● EXERCISE
Produce a verbatim copy of the records, and keep the images out of it.

PROVIDED RECORDS START

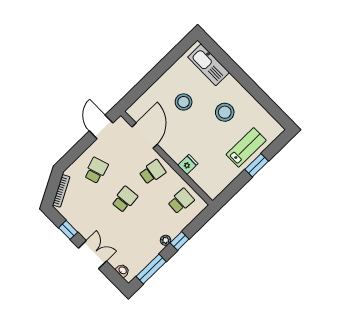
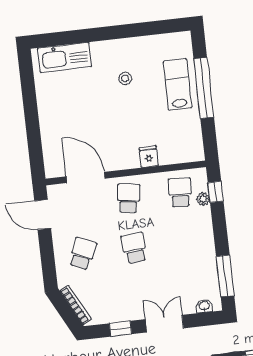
stool: (184, 102) -> (82, 112), removed
stool: (225, 112) -> (125, 78), width x0.53, depth x0.53
window: (257, 165) -> (204, 88), width x2.11
school desk: (96, 170) -> (83, 254), turned 42
plant: (166, 240) -> (203, 199), moved
window: (180, 241) -> (216, 192), moved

PROVIDED RECORDS END

● EXERCISE OUTPUT
stool: (184, 102) -> (82, 112), removed
stool: (225, 112) -> (125, 78), width x0.53, depth x0.53
window: (257, 165) -> (204, 88), width x2.11
school desk: (96, 170) -> (83, 254), turned 42
plant: (166, 240) -> (203, 199), moved
window: (180, 241) -> (216, 192), moved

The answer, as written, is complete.